[Material provided]
^^^^^^^^^^^^^^^^

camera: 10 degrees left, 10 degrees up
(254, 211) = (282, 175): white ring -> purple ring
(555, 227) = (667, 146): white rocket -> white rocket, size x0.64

^^^^^^^^^^^^^^^^

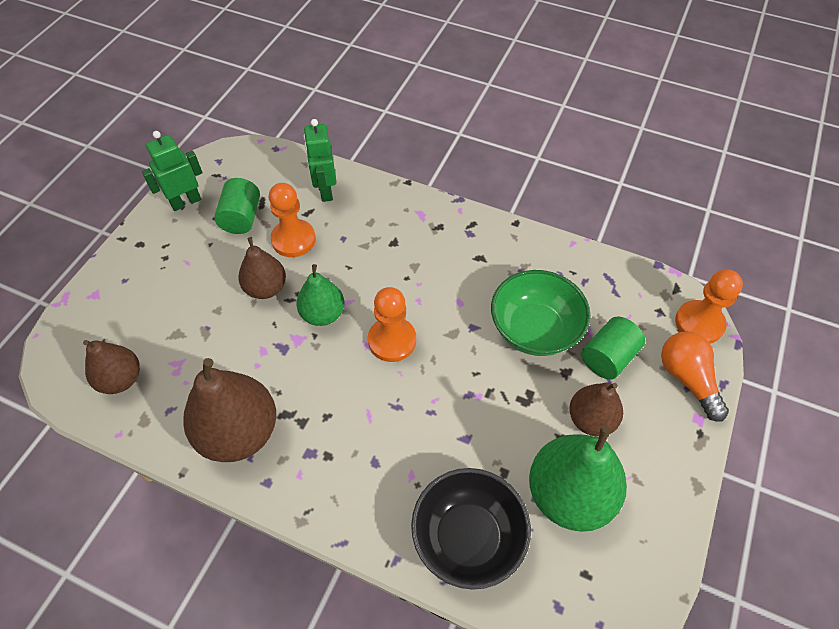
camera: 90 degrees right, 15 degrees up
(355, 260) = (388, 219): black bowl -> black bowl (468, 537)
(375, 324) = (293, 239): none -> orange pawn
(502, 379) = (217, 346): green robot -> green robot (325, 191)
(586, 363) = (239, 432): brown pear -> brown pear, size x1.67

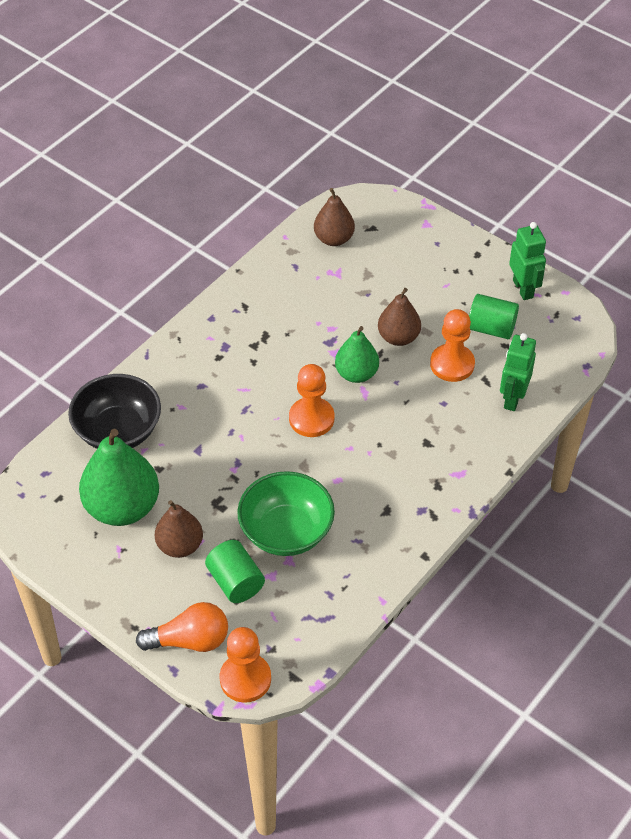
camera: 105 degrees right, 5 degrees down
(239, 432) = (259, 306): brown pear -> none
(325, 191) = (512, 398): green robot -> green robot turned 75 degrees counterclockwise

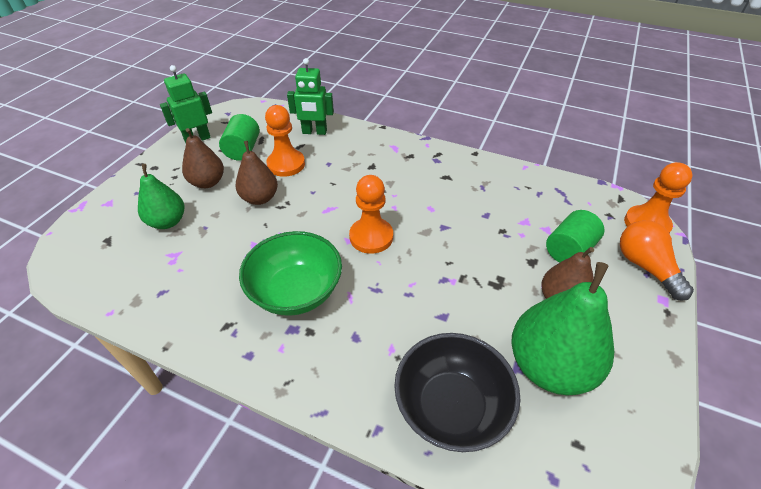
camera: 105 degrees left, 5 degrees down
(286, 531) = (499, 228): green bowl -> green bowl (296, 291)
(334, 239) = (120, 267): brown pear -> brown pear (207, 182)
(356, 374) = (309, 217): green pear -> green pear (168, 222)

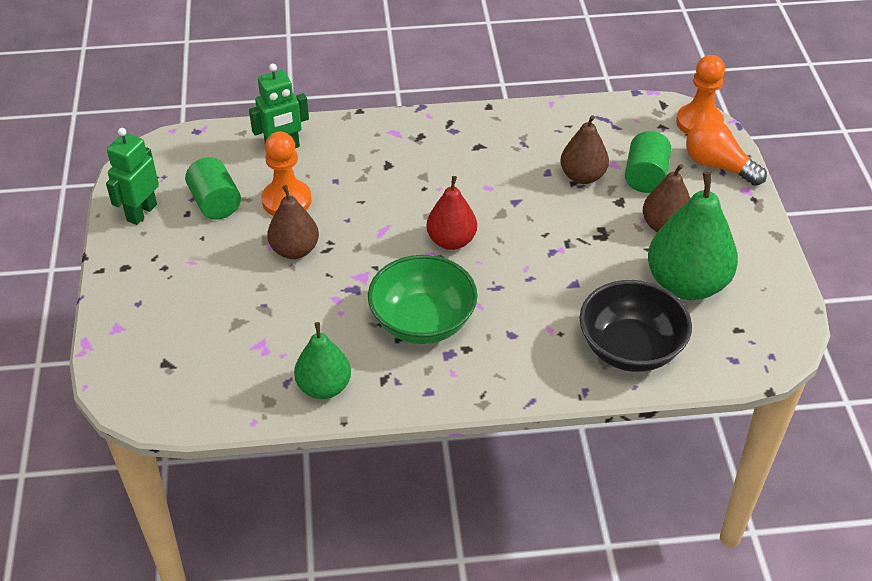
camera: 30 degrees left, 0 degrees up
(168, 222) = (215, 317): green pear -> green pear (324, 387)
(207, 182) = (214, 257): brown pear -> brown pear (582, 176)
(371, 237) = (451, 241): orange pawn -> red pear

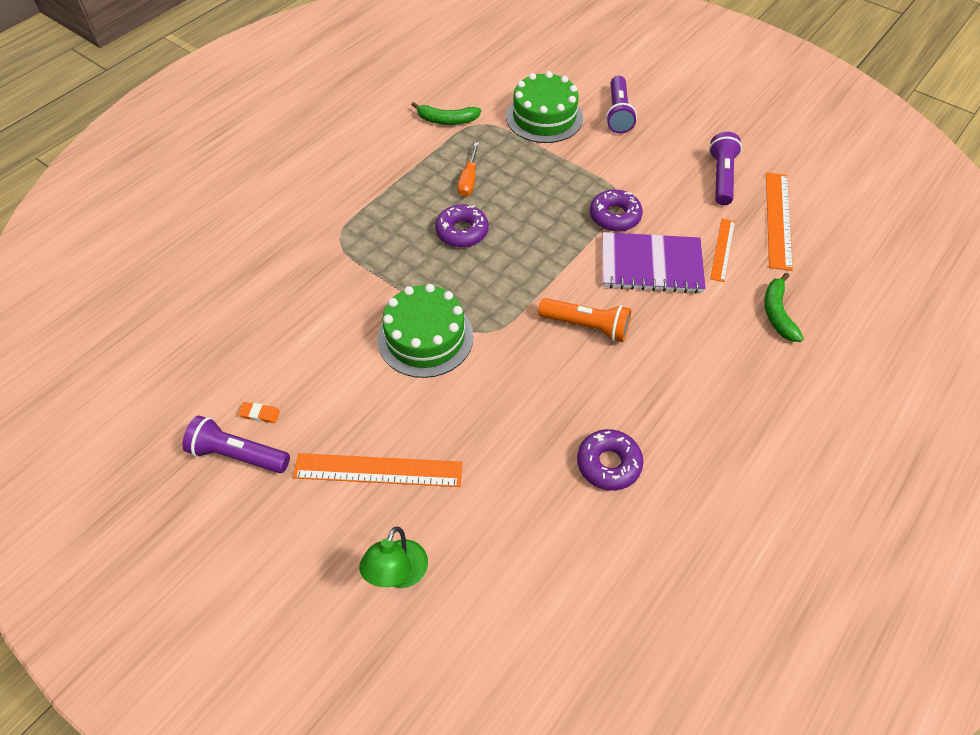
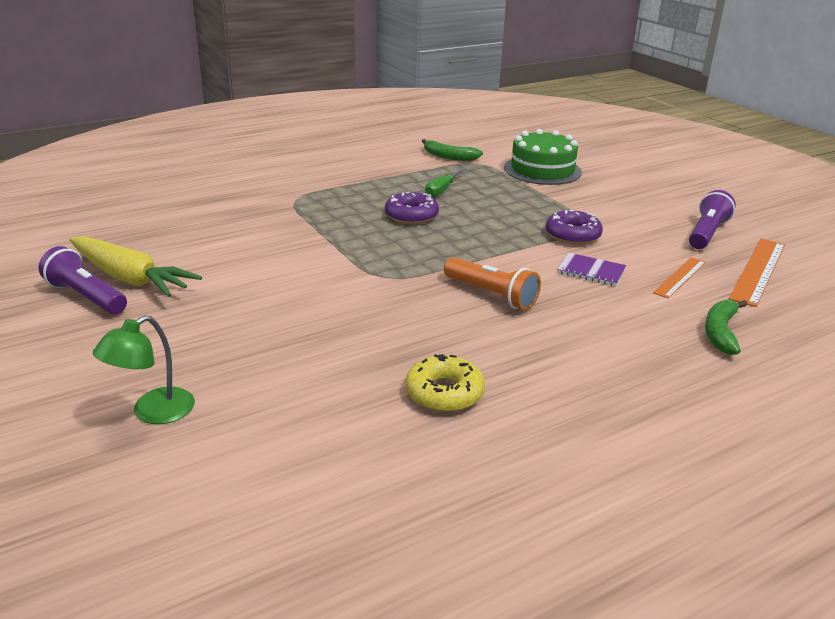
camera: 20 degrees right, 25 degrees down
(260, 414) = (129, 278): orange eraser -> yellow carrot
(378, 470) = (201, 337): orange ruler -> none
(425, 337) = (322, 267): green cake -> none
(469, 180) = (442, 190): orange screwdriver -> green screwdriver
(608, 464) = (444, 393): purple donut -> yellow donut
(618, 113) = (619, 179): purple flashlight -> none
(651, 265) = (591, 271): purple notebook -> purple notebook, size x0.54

^^^^^^^^^^^^^^^^

[Try it] Can you repeat, word for word, every line above from the one containing "camera: 10 degrees left, 10 degrees up" down to the one containing "(555, 227) = (667, 146): white", including both?

[Worked solution]
camera: 10 degrees left, 10 degrees up
(254, 211) = (282, 175): white ring -> purple ring
(555, 227) = (667, 146): white rocket -> white rocket, size x0.64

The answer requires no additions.